_What you need to do_: Beginning at the line that contains "C5: 15nF (VDD, VO) -> 15nF (SIG, VO)", return every remaining line of the data below exactly; return nothing before it.

Image comparison data:
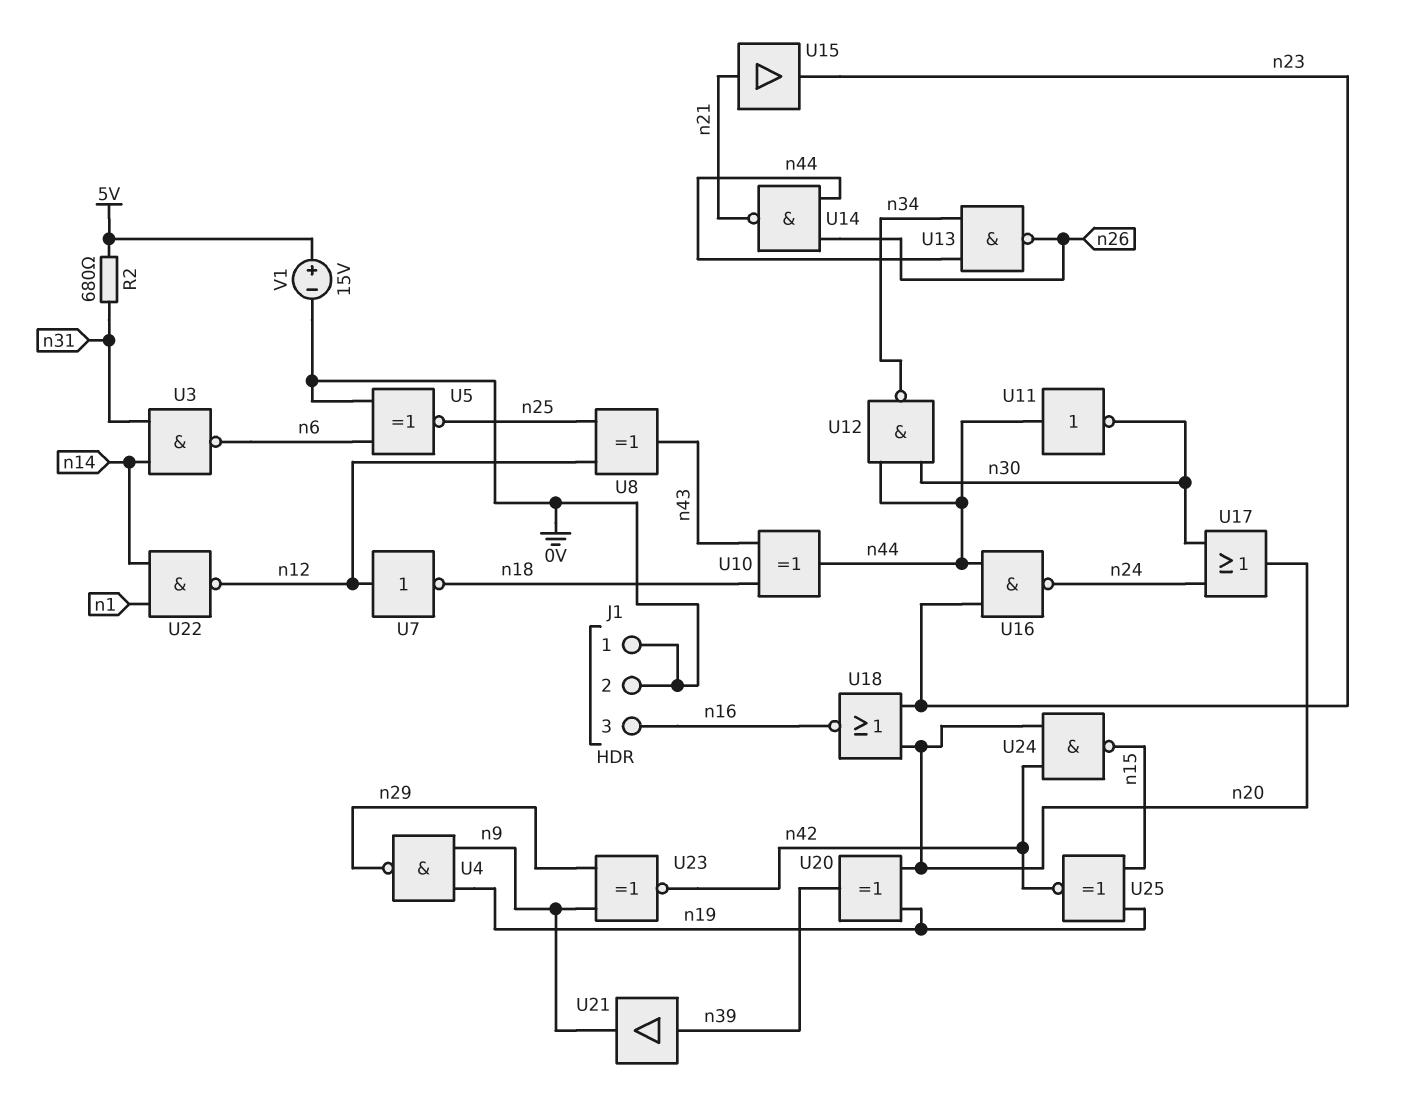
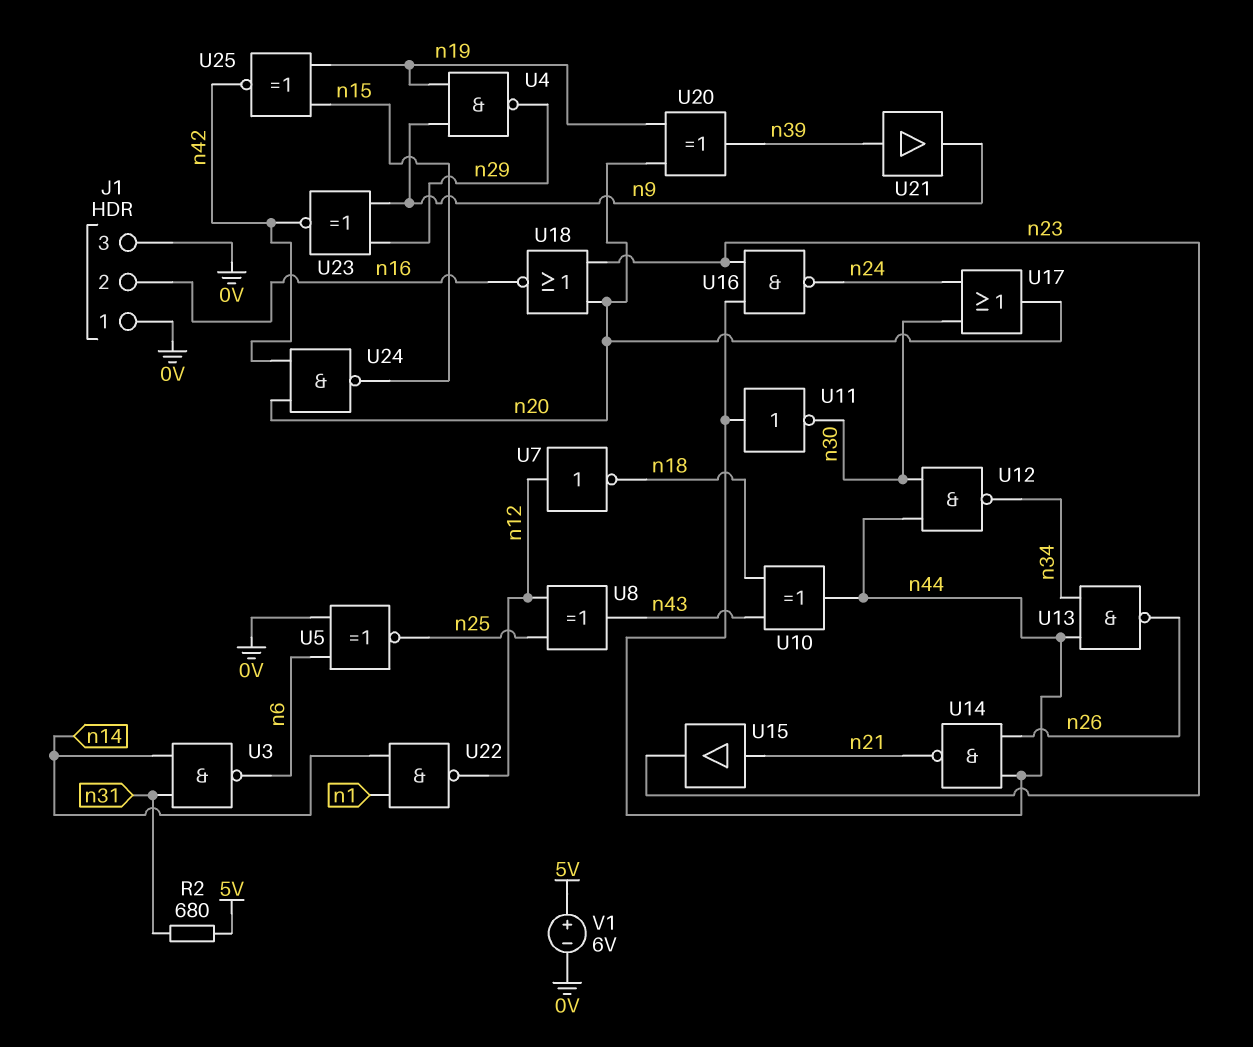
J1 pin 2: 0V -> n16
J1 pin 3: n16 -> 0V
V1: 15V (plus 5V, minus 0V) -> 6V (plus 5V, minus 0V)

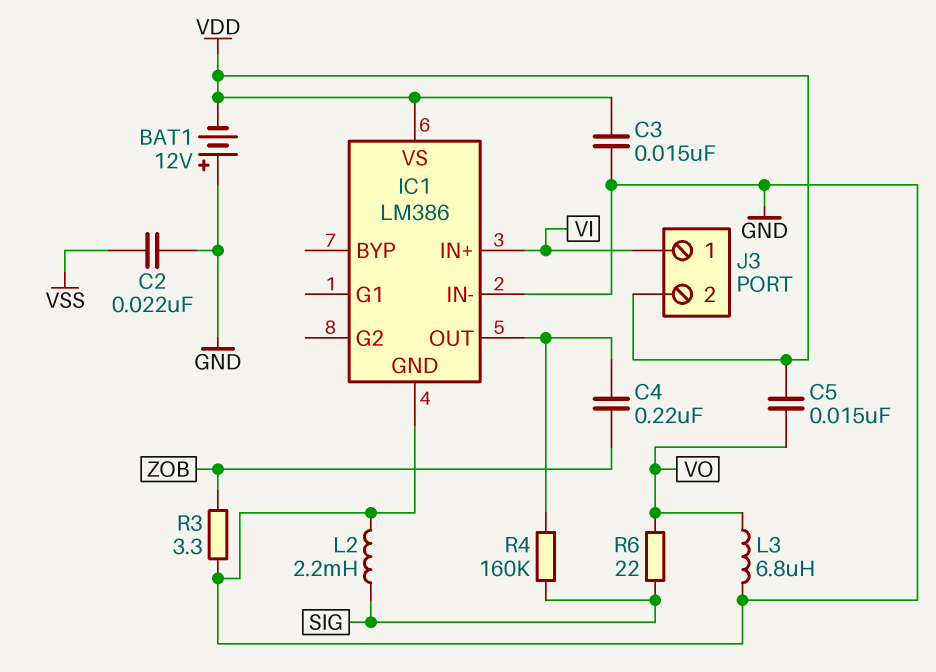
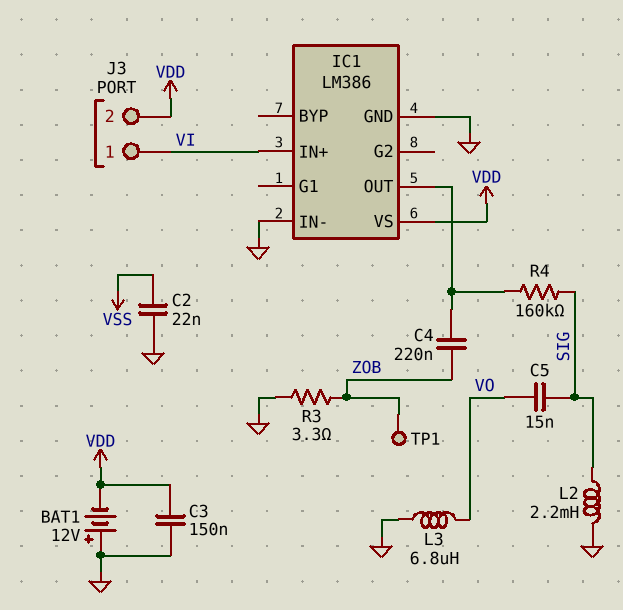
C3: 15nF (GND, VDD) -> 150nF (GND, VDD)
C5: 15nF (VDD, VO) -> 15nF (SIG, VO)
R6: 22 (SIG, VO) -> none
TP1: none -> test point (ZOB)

_Answer to the exercise_:
C5: 15nF (VDD, VO) -> 15nF (SIG, VO)
R6: 22 (SIG, VO) -> none
TP1: none -> test point (ZOB)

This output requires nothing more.